(Excerpted records begins)
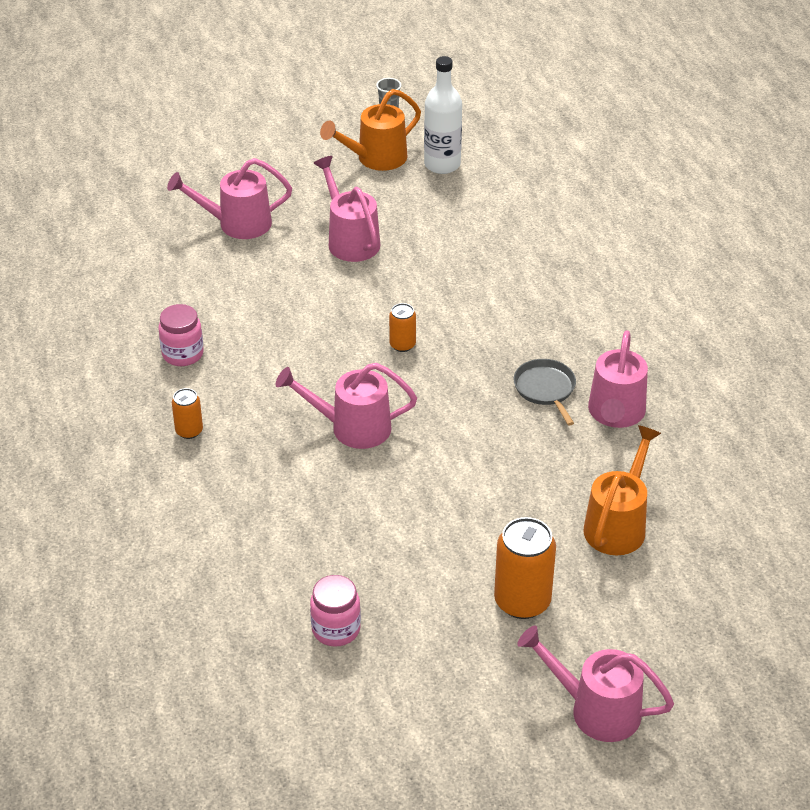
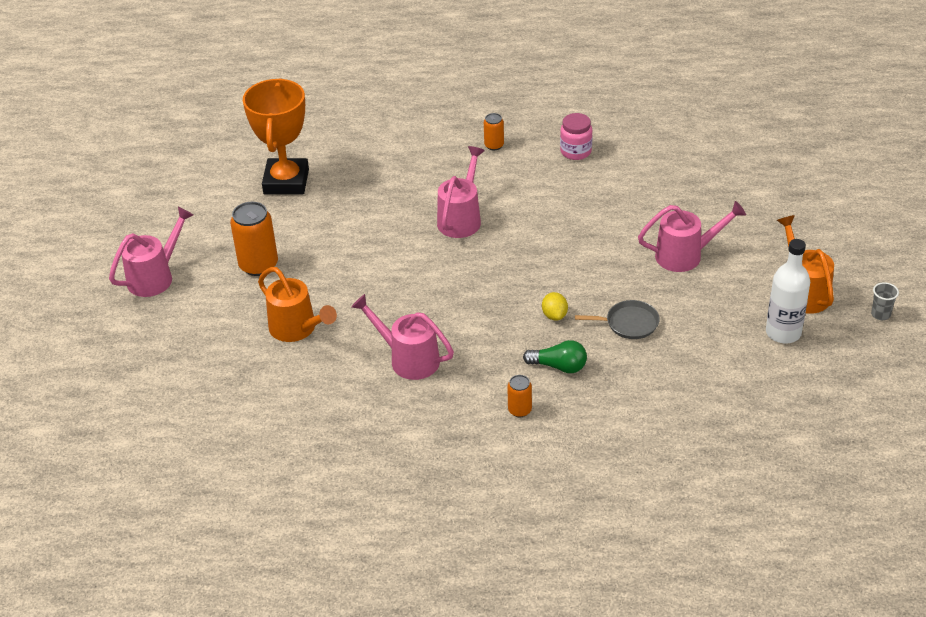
camera: 110 degrees right, 0 degrees up
pink watering can [167,158,292,239] -> none
pink jar [310,575,361,647] -> orange trophy [243,78,309,195]
orange can [389,303,416,352] -> orange can moved to [507,375,532,417]
grey pan [513,359,576,426] -> grey pan moved to [575,300,660,339]
none -> green light bulb [523,340,587,373]
none -> yellow lemon [542,292,568,321]

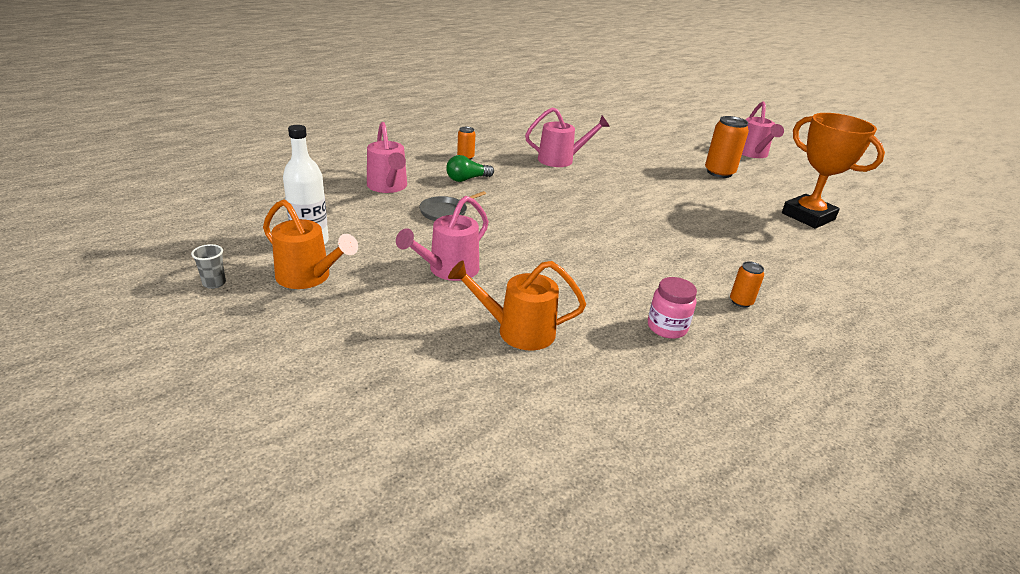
camera: 135 degrees right, 10 degrees down
orange watering can [258,267,337,342] -> orange watering can moved to [448,260,586,351]
pink watering can [437,146,485,238] -> pink watering can moved to [367,122,407,193]
yellow lemon [542,292,568,321] -> none

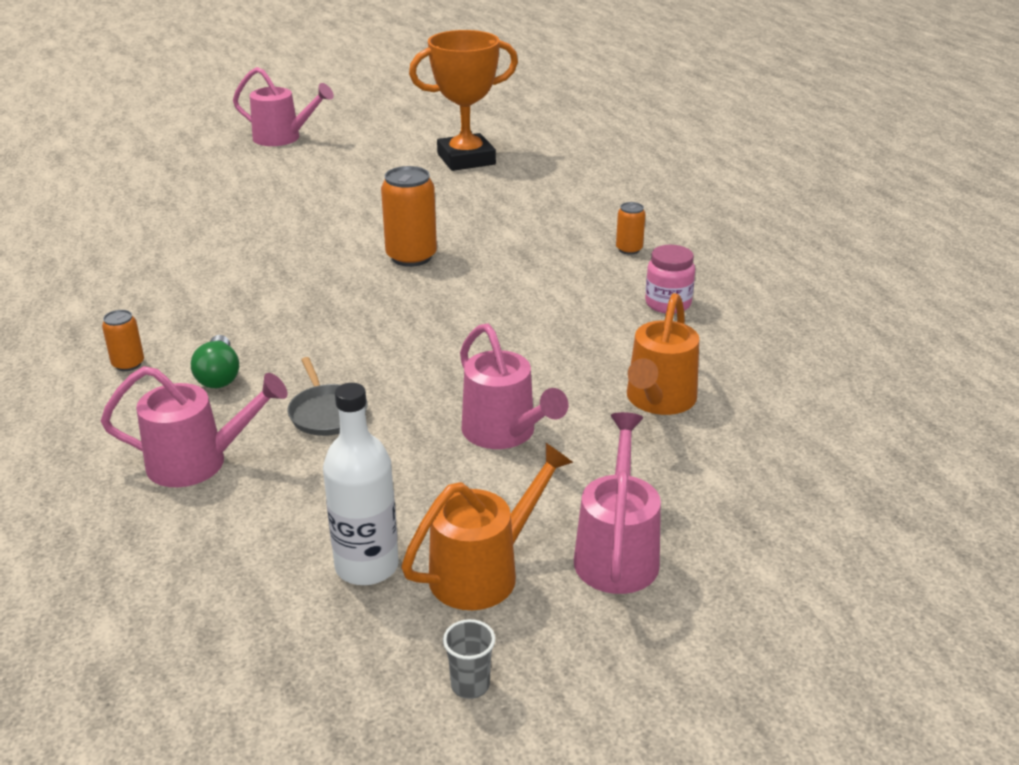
camera: 70 degrees left, 0 degrees up
pink watering can [525,107,610,167] -> pink watering can moved to [574,412,661,594]
orange can [705,116,749,178] -> orange can moved to [381,166,437,267]

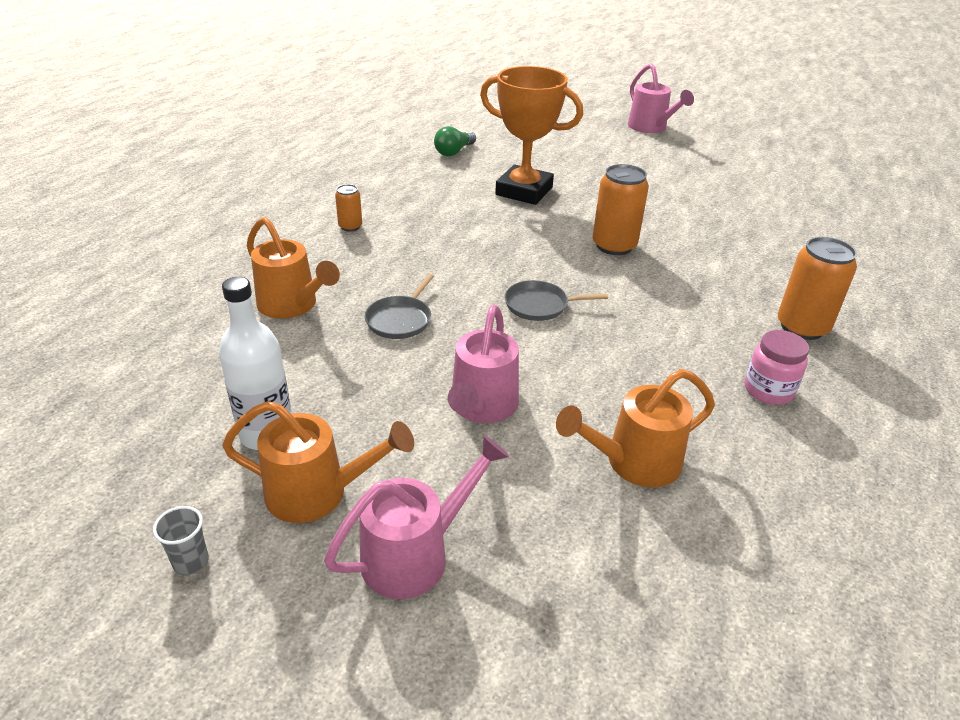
camera: 45 degrees right, 5 degrees up
pink watering can [101,366,288,487] -> orange watering can [247,217,340,319]
green light bulb [191,335,239,388] -> green light bulb moved to [434,126,476,156]
orange trophy [409,30,518,171] -> orange trophy moved to [480,66,583,205]
orange can [616,202,646,255] -> orange can [778,237,857,340], size x1.87
none -> grey pan [504,280,608,321]

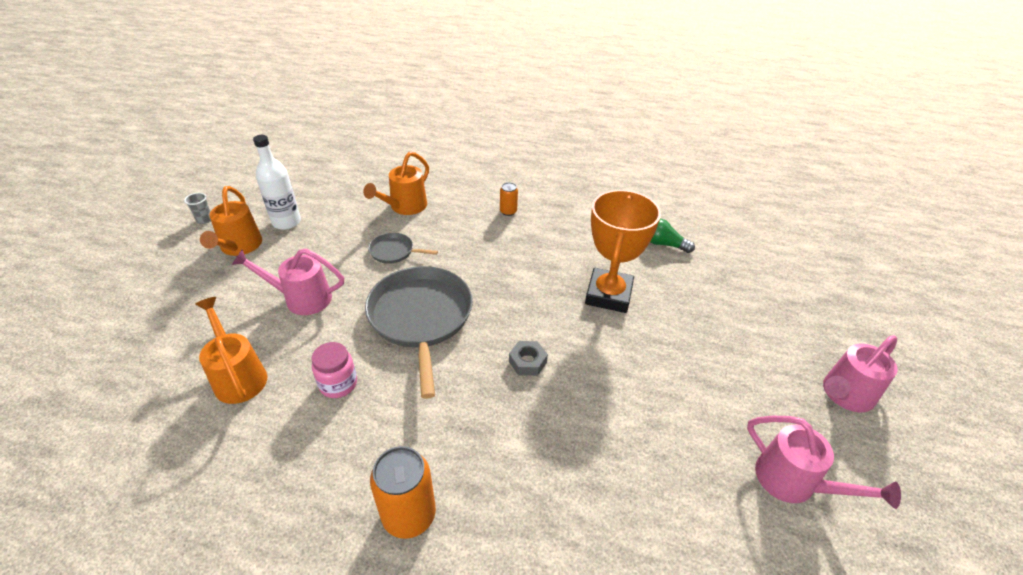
camera: 80 degrees right, 5 degrees up
pink watering can [324,435,509,599] -> pink watering can moved to [747,416,901,509]
grey pan [504,280,608,321] -> grey pan [365,266,473,399], size x2.14
orange can [592,164,649,255] -> grey nut [509,341,548,376]
pink jar [745,330,809,405] -> pink jar moved to [311,342,357,398]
(Excerpted records ends)
■ Exercise goal
From the data above, return exactly the lines from the one with "yellow lemon [542,292,568,321] -> none" up to and including the one with "camera: 80 degrees right, 5 degrees up". Pictures do not go in the copy.

■ Answer space
yellow lemon [542,292,568,321] -> none

camera: 70 degrees left, 0 degrees up
pink watering can [525,107,610,167] -> pink watering can moved to [574,412,661,594]
orange can [705,116,749,178] -> orange can moved to [381,166,437,267]

camera: 45 degrees right, 5 degrees up
pink watering can [101,366,288,487] -> orange watering can [247,217,340,319]
green light bulb [191,335,239,388] -> green light bulb moved to [434,126,476,156]
orange trophy [409,30,518,171] -> orange trophy moved to [480,66,583,205]
orange can [616,202,646,255] -> orange can [778,237,857,340], size x1.87
none -> grey pan [504,280,608,321]

camera: 80 degrees right, 5 degrees up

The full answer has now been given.